HOW TO COMPLETE THIS TASK: A word-for-word restatement of every record is required.
MATERIAL FOR THIS TASK Start Marker
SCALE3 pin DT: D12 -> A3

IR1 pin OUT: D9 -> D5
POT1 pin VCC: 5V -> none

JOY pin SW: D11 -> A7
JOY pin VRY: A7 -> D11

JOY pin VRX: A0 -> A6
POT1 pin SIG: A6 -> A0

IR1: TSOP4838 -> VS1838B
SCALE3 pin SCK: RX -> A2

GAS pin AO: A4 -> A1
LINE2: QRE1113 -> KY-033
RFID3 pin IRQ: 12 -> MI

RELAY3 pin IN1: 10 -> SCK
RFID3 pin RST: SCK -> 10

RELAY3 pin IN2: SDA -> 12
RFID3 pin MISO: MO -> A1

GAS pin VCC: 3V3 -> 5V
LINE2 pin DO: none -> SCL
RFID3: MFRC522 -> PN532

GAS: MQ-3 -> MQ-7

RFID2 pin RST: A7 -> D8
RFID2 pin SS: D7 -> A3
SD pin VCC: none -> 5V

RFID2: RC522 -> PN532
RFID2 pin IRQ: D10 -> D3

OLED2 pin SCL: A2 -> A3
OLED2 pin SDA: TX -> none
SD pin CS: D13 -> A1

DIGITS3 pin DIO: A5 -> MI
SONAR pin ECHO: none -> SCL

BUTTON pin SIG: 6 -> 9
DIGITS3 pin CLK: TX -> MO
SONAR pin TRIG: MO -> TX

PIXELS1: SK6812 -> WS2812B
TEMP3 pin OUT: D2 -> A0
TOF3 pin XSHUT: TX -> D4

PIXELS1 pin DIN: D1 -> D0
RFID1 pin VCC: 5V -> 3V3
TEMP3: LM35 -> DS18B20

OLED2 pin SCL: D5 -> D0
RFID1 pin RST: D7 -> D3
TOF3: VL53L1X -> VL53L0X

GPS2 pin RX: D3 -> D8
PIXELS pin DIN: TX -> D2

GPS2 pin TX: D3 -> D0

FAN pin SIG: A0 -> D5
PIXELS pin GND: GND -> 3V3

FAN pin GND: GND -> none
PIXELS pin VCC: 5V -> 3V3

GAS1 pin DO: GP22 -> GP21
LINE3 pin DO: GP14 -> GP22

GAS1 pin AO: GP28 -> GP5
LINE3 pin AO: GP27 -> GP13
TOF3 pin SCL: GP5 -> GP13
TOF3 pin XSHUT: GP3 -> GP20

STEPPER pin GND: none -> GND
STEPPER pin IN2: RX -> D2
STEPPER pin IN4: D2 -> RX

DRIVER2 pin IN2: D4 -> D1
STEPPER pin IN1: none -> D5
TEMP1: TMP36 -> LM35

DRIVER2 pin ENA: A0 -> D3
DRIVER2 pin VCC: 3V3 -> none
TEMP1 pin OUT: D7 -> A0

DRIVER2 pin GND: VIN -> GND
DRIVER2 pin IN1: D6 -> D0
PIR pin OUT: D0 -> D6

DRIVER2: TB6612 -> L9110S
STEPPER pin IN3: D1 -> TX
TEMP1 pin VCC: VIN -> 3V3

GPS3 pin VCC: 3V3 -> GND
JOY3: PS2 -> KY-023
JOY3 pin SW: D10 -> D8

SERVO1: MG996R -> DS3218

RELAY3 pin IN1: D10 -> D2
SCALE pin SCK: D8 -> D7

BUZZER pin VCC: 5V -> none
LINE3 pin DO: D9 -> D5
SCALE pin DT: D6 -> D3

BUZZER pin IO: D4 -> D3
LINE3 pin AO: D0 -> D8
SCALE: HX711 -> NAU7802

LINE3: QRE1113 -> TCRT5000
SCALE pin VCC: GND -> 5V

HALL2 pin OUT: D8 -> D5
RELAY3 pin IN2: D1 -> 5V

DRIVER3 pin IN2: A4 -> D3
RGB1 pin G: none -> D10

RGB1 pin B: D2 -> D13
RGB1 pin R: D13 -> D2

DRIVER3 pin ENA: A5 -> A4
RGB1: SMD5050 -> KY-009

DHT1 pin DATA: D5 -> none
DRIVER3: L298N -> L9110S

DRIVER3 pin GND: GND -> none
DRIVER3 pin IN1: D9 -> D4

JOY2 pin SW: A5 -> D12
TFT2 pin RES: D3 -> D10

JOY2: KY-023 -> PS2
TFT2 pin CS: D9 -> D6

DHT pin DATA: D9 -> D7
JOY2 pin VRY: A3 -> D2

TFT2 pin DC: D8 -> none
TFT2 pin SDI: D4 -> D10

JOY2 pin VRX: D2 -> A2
MATERIAL FOR THIS TASK End Marker
FINAL ANSWER:
SCALE3 pin DT: D12 -> A3

IR1 pin OUT: D9 -> D5
POT1 pin VCC: 5V -> none

JOY pin SW: D11 -> A7
JOY pin VRY: A7 -> D11

JOY pin VRX: A0 -> A6
POT1 pin SIG: A6 -> A0

IR1: TSOP4838 -> VS1838B
SCALE3 pin SCK: RX -> A2

GAS pin AO: A4 -> A1
LINE2: QRE1113 -> KY-033
RFID3 pin IRQ: 12 -> MI

RELAY3 pin IN1: 10 -> SCK
RFID3 pin RST: SCK -> 10

RELAY3 pin IN2: SDA -> 12
RFID3 pin MISO: MO -> A1

GAS pin VCC: 3V3 -> 5V
LINE2 pin DO: none -> SCL
RFID3: MFRC522 -> PN532

GAS: MQ-3 -> MQ-7

RFID2 pin RST: A7 -> D8
RFID2 pin SS: D7 -> A3
SD pin VCC: none -> 5V

RFID2: RC522 -> PN532
RFID2 pin IRQ: D10 -> D3

OLED2 pin SCL: A2 -> A3
OLED2 pin SDA: TX -> none
SD pin CS: D13 -> A1

DIGITS3 pin DIO: A5 -> MI
SONAR pin ECHO: none -> SCL

BUTTON pin SIG: 6 -> 9
DIGITS3 pin CLK: TX -> MO
SONAR pin TRIG: MO -> TX

PIXELS1: SK6812 -> WS2812B
TEMP3 pin OUT: D2 -> A0
TOF3 pin XSHUT: TX -> D4

PIXELS1 pin DIN: D1 -> D0
RFID1 pin VCC: 5V -> 3V3
TEMP3: LM35 -> DS18B20

OLED2 pin SCL: D5 -> D0
RFID1 pin RST: D7 -> D3
TOF3: VL53L1X -> VL53L0X

GPS2 pin RX: D3 -> D8
PIXELS pin DIN: TX -> D2

GPS2 pin TX: D3 -> D0

FAN pin SIG: A0 -> D5
PIXELS pin GND: GND -> 3V3

FAN pin GND: GND -> none
PIXELS pin VCC: 5V -> 3V3

GAS1 pin DO: GP22 -> GP21
LINE3 pin DO: GP14 -> GP22

GAS1 pin AO: GP28 -> GP5
LINE3 pin AO: GP27 -> GP13
TOF3 pin SCL: GP5 -> GP13
TOF3 pin XSHUT: GP3 -> GP20

STEPPER pin GND: none -> GND
STEPPER pin IN2: RX -> D2
STEPPER pin IN4: D2 -> RX

DRIVER2 pin IN2: D4 -> D1
STEPPER pin IN1: none -> D5
TEMP1: TMP36 -> LM35

DRIVER2 pin ENA: A0 -> D3
DRIVER2 pin VCC: 3V3 -> none
TEMP1 pin OUT: D7 -> A0

DRIVER2 pin GND: VIN -> GND
DRIVER2 pin IN1: D6 -> D0
PIR pin OUT: D0 -> D6

DRIVER2: TB6612 -> L9110S
STEPPER pin IN3: D1 -> TX
TEMP1 pin VCC: VIN -> 3V3

GPS3 pin VCC: 3V3 -> GND
JOY3: PS2 -> KY-023
JOY3 pin SW: D10 -> D8

SERVO1: MG996R -> DS3218

RELAY3 pin IN1: D10 -> D2
SCALE pin SCK: D8 -> D7

BUZZER pin VCC: 5V -> none
LINE3 pin DO: D9 -> D5
SCALE pin DT: D6 -> D3

BUZZER pin IO: D4 -> D3
LINE3 pin AO: D0 -> D8
SCALE: HX711 -> NAU7802

LINE3: QRE1113 -> TCRT5000
SCALE pin VCC: GND -> 5V

HALL2 pin OUT: D8 -> D5
RELAY3 pin IN2: D1 -> 5V

DRIVER3 pin IN2: A4 -> D3
RGB1 pin G: none -> D10

RGB1 pin B: D2 -> D13
RGB1 pin R: D13 -> D2

DRIVER3 pin ENA: A5 -> A4
RGB1: SMD5050 -> KY-009

DHT1 pin DATA: D5 -> none
DRIVER3: L298N -> L9110S

DRIVER3 pin GND: GND -> none
DRIVER3 pin IN1: D9 -> D4

JOY2 pin SW: A5 -> D12
TFT2 pin RES: D3 -> D10

JOY2: KY-023 -> PS2
TFT2 pin CS: D9 -> D6

DHT pin DATA: D9 -> D7
JOY2 pin VRY: A3 -> D2

TFT2 pin DC: D8 -> none
TFT2 pin SDI: D4 -> D10

JOY2 pin VRX: D2 -> A2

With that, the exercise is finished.